* Task prompt *
Keyword search on "trapezoid": report each line of the records that contains it.

* Records shown *
BEGIN
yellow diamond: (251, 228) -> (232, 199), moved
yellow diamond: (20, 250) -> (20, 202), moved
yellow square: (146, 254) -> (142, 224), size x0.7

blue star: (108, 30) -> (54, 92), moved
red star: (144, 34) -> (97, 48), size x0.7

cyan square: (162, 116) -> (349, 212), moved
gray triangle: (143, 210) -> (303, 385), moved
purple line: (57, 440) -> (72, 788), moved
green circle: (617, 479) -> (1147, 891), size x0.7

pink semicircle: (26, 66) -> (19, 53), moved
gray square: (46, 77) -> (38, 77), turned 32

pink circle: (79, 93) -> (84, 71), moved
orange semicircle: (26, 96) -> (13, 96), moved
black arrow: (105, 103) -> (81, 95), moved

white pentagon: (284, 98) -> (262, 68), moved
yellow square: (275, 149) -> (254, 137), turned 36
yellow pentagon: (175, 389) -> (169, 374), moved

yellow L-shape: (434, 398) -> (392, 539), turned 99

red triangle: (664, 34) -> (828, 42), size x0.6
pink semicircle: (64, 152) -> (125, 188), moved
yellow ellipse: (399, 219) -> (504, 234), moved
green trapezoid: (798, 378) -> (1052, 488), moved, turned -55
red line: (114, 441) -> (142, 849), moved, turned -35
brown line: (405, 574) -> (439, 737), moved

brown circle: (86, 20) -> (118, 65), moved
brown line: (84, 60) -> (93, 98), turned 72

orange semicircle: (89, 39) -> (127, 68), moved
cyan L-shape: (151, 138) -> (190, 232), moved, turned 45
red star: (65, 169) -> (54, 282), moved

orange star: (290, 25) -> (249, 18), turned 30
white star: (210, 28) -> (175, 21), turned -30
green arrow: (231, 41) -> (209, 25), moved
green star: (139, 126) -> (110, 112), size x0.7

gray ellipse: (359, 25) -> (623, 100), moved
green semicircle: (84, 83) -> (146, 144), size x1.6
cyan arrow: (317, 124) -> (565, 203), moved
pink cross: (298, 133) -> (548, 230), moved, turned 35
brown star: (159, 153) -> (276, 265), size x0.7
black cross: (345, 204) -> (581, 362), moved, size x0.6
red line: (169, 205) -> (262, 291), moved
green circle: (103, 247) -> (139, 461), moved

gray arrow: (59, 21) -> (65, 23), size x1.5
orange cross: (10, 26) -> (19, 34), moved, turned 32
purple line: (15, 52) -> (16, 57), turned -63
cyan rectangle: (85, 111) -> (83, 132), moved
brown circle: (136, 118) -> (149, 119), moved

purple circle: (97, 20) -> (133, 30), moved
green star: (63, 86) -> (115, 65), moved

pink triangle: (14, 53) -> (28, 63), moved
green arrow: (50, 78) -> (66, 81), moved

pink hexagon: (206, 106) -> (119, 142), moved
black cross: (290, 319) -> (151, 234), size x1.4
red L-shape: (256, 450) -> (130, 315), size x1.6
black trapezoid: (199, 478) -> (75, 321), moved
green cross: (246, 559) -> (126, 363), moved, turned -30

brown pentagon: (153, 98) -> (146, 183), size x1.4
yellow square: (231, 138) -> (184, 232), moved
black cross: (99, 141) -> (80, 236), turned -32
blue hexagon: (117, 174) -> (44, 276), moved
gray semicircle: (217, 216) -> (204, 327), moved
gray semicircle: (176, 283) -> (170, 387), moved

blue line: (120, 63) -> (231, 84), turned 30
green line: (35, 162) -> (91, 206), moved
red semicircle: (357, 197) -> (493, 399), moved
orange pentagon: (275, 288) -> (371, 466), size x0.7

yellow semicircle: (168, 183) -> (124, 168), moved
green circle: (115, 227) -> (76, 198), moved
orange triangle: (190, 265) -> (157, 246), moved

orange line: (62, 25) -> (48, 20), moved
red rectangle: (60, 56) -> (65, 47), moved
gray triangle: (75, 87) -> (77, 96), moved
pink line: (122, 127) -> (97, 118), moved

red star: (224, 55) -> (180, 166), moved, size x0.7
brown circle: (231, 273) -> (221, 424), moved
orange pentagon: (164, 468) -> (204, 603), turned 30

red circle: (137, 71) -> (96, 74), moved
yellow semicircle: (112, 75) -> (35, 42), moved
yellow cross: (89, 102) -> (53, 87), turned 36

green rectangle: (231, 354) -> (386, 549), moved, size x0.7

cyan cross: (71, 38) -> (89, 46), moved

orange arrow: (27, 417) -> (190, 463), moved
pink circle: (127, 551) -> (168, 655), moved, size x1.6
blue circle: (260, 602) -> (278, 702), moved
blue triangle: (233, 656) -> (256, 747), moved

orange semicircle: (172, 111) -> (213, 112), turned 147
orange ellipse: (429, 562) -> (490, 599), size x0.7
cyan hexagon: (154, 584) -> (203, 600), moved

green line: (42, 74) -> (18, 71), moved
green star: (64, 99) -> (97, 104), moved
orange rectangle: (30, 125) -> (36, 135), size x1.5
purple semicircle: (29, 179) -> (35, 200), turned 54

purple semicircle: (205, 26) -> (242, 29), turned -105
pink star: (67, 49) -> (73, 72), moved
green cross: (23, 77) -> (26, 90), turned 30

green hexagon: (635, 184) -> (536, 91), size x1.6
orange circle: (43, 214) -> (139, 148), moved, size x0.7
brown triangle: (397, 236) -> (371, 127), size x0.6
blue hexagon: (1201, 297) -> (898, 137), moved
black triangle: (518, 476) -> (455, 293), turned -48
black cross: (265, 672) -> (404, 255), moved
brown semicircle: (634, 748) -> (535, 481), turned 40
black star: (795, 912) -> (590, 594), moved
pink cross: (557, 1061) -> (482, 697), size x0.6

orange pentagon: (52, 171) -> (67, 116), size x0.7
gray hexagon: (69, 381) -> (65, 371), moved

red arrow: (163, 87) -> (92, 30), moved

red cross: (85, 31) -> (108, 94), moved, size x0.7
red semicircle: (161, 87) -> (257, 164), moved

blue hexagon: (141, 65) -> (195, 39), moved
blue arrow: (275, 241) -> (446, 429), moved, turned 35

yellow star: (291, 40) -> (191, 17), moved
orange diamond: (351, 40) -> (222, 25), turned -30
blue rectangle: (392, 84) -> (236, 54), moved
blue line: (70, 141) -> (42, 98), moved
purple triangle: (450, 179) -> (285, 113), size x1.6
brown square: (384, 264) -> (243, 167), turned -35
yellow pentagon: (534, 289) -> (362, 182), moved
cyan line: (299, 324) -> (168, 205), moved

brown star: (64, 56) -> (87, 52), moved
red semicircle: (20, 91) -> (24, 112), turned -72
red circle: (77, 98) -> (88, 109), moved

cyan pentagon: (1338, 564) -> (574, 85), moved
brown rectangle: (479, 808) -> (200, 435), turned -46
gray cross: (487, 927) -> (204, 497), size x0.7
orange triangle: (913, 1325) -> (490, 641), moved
END
* Answer space *
green trapezoid: (798, 378) -> (1052, 488), moved, turned -55
black trapezoid: (199, 478) -> (75, 321), moved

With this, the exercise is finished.